TASK ITEM: Copy out all lines from the entries below in which "green" occurs.
..............................
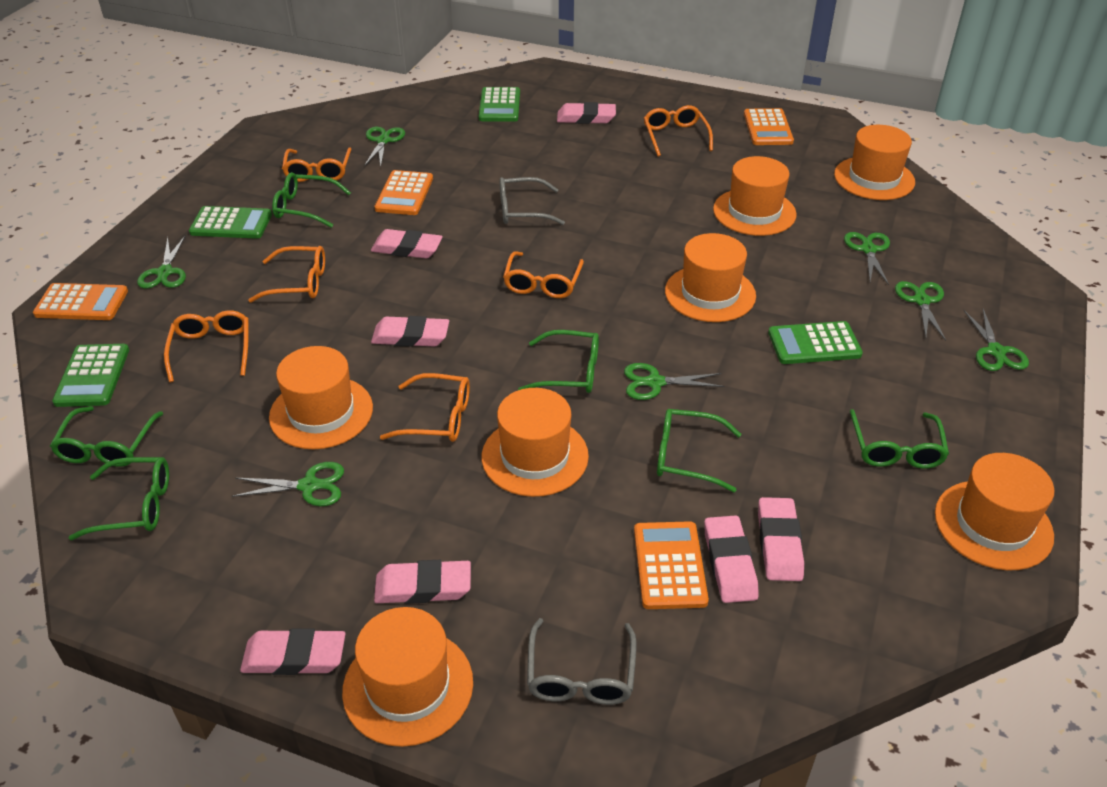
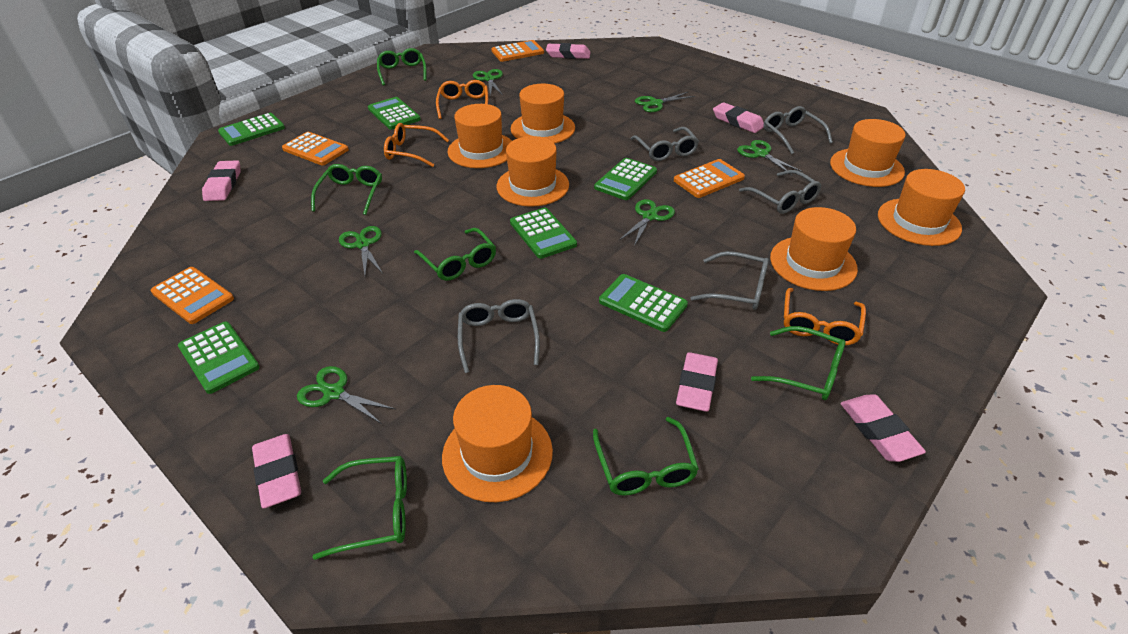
green calculator: [52,344,129,407] [189,206,272,239] [479,87,520,122] [768,321,863,364] = 4 -> [178,322,260,394] [218,113,285,146] [368,97,421,130] [510,208,577,259] [594,158,657,200] [599,274,688,332] = 6
green scissors: [137,235,186,289] [232,462,344,506] [364,127,405,166] [624,363,724,400] [844,232,890,285] [895,281,946,341] [963,309,1029,371] = 7 -> [297,366,395,424] [339,226,383,275] [473,69,503,96] [619,199,675,246] [635,92,695,112] [737,140,803,175] = 6
grey glasses: [500,177,565,225] [527,618,637,705] = 2 -> [458,299,540,373] [631,127,699,161] [691,251,769,310] [739,170,821,214] [764,106,833,154] = 5
orange glasses: [164,310,249,382] [248,246,325,303] [282,147,351,182] [380,373,470,442] [503,251,584,298] [644,105,713,157] = 6 -> [384,123,449,167] [436,80,488,119] [784,288,866,345] = 3
pink eraser: [240,628,345,675] [371,229,442,258] [371,316,449,347] [374,560,471,604] [557,102,616,124] [704,515,759,603] [758,497,804,581] = 7 -> [202,160,241,201] [252,434,301,509] [546,43,591,59] [676,352,718,412] [713,102,764,133] [840,394,926,462] = 6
..............................
YOUR SOLUTION:
green calculator: [52,344,129,407] [189,206,272,239] [479,87,520,122] [768,321,863,364] = 4 -> [178,322,260,394] [218,113,285,146] [368,97,421,130] [510,208,577,259] [594,158,657,200] [599,274,688,332] = 6
green scissors: [137,235,186,289] [232,462,344,506] [364,127,405,166] [624,363,724,400] [844,232,890,285] [895,281,946,341] [963,309,1029,371] = 7 -> [297,366,395,424] [339,226,383,275] [473,69,503,96] [619,199,675,246] [635,92,695,112] [737,140,803,175] = 6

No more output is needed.